* _What you should do_
When you copy the records, keep every word exact and leave the pictures out.

* _Task data_
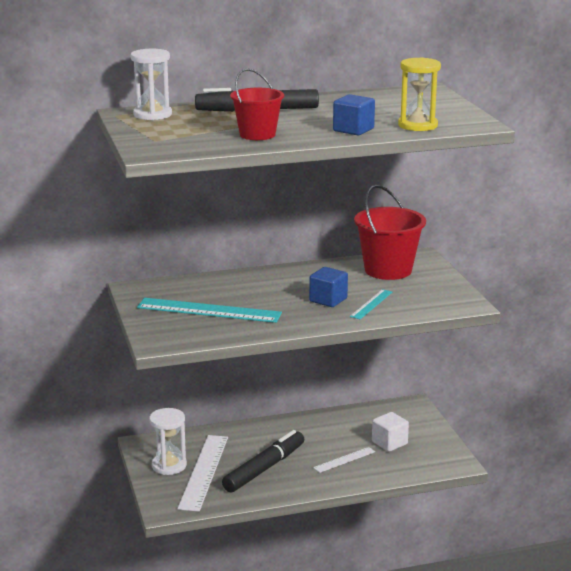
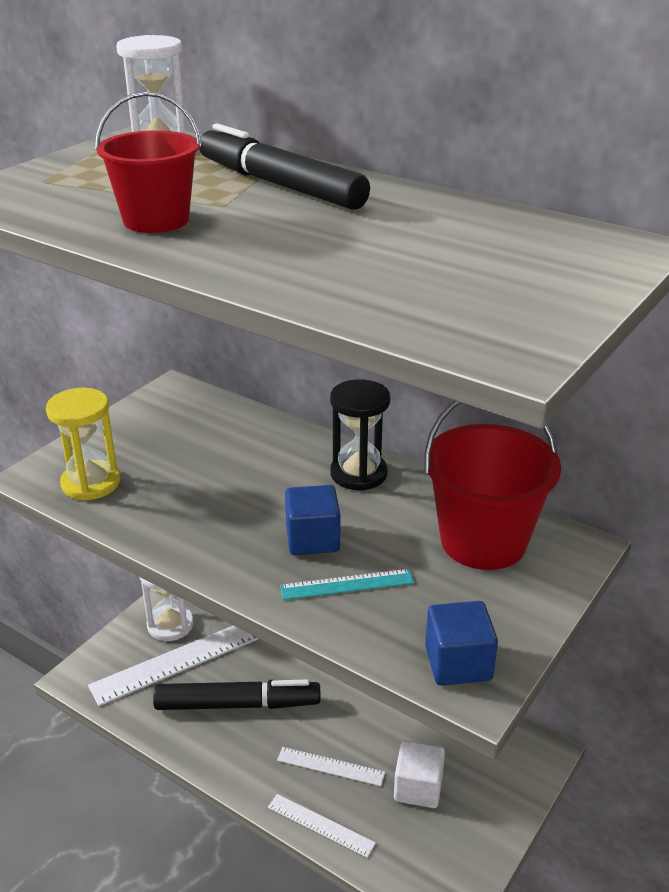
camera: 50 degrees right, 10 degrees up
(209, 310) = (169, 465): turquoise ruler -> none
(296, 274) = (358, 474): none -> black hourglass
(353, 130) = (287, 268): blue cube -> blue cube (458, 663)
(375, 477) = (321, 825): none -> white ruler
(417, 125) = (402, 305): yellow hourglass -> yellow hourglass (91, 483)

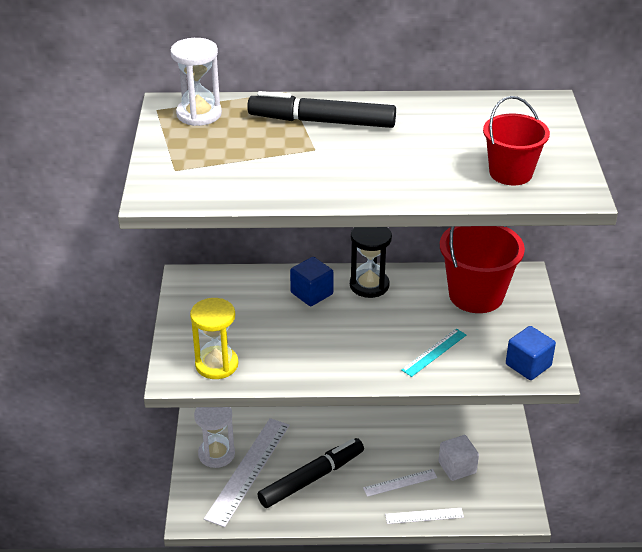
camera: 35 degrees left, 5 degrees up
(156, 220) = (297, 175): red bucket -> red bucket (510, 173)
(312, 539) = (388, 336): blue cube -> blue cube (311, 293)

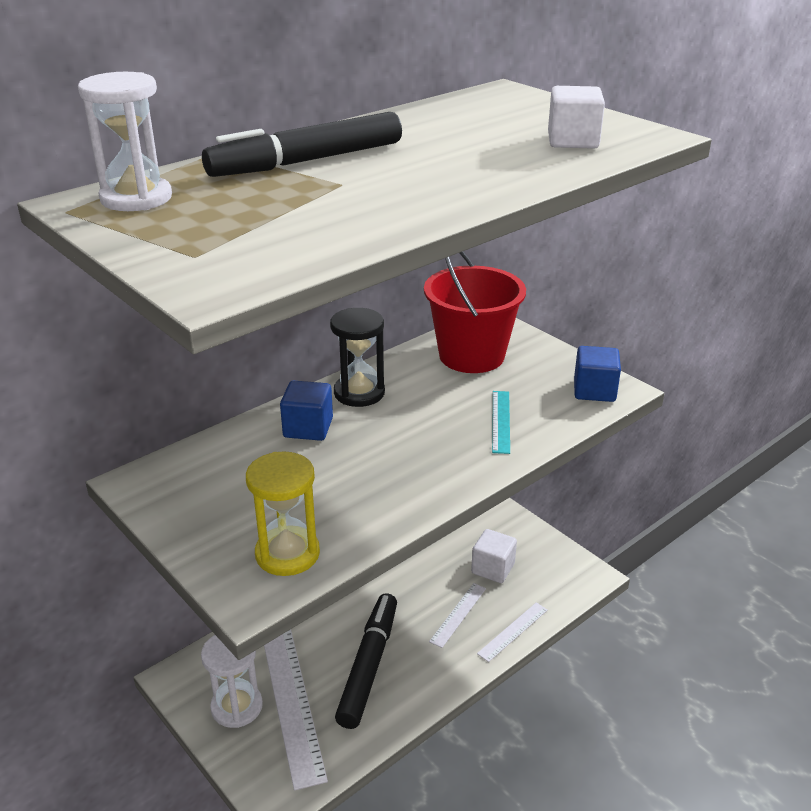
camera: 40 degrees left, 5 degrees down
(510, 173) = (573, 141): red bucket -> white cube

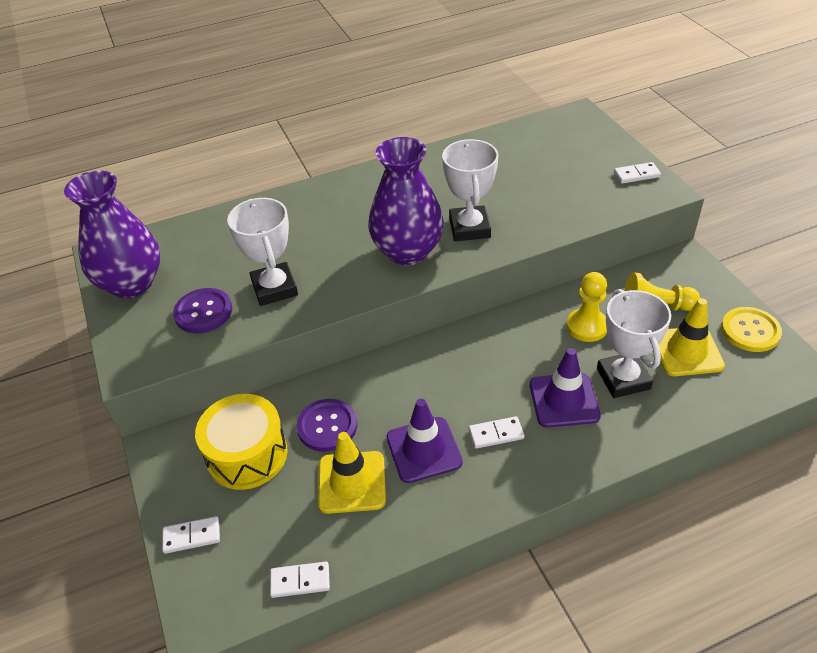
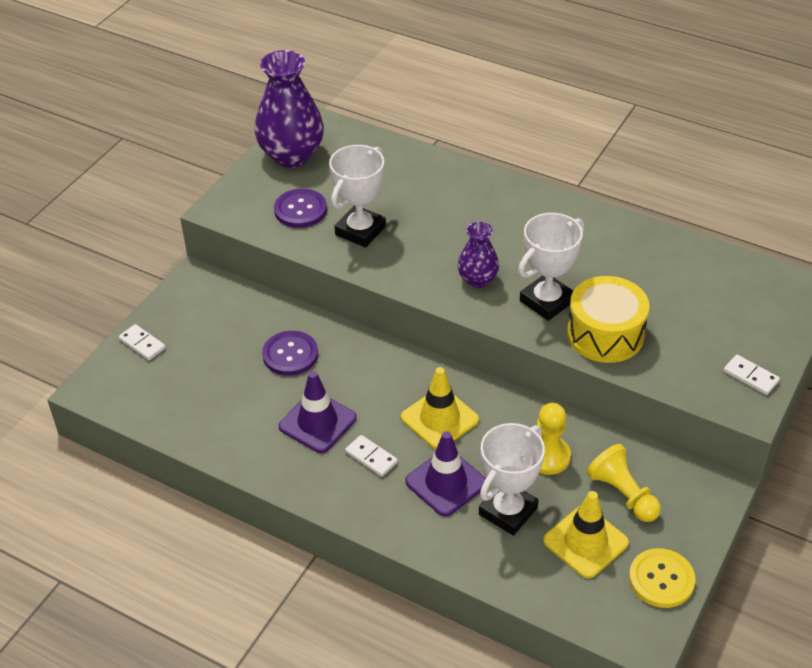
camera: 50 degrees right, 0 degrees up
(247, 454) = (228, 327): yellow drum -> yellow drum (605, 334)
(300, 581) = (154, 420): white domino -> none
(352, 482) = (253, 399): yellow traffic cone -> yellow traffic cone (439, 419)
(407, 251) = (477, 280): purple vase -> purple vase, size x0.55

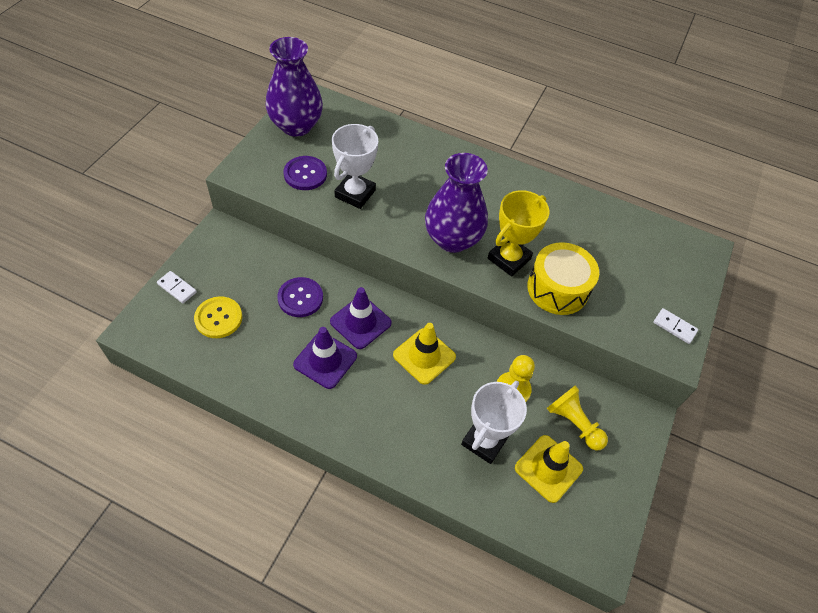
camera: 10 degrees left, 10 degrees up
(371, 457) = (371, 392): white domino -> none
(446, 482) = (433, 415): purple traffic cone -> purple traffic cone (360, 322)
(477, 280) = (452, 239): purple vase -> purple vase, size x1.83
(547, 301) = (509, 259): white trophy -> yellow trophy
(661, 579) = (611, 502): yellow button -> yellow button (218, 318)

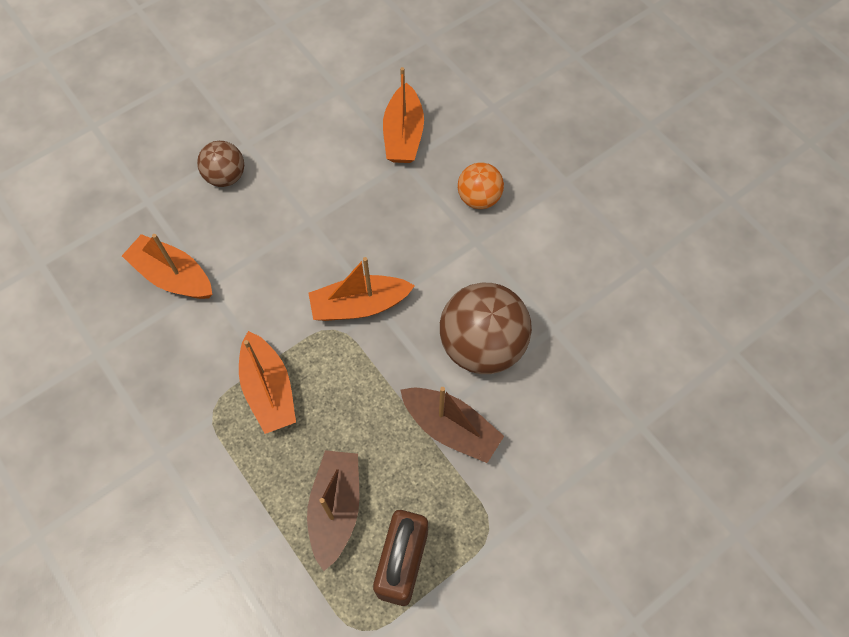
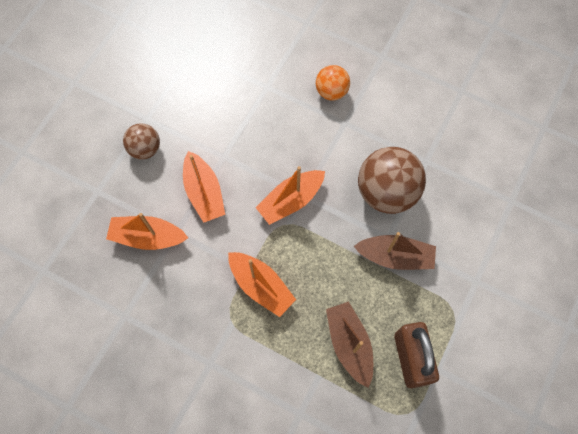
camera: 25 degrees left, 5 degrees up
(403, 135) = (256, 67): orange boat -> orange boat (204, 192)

* _Written response_
camera: 50 degrees right, 10 degrees up
(209, 310) = (169, 465): turquoise ruler -> none
(296, 274) = (358, 474): none -> black hourglass
(353, 130) = (287, 268): blue cube -> blue cube (458, 663)
(375, 477) = (321, 825): none -> white ruler
(417, 125) = (402, 305): yellow hourglass -> yellow hourglass (91, 483)

camera: 35 degrees left, 5 degrees up
(156, 220) = (297, 175): red bucket -> red bucket (510, 173)
(312, 539) = (388, 336): blue cube -> blue cube (311, 293)

camera: 40 degrees left, 5 degrees down
(510, 173) = (573, 141): red bucket -> white cube

camera: 50 degrees right, 0 degrees up
(247, 454) = (228, 327): yellow drum -> yellow drum (605, 334)
(300, 581) = (154, 420): white domino -> none
(352, 482) = (253, 399): yellow traffic cone -> yellow traffic cone (439, 419)
(407, 251) = (477, 280): purple vase -> purple vase, size x0.55

camera: 10 degrees left, 10 degrees up
(371, 457) = (371, 392): white domino -> none
(446, 482) = (433, 415): purple traffic cone -> purple traffic cone (360, 322)
(477, 280) = (452, 239): purple vase -> purple vase, size x1.83
(547, 301) = (509, 259): white trophy -> yellow trophy
(661, 579) = (611, 502): yellow button -> yellow button (218, 318)

camera: 25 degrees left, 5 degrees up
(403, 135) = (256, 67): orange boat -> orange boat (204, 192)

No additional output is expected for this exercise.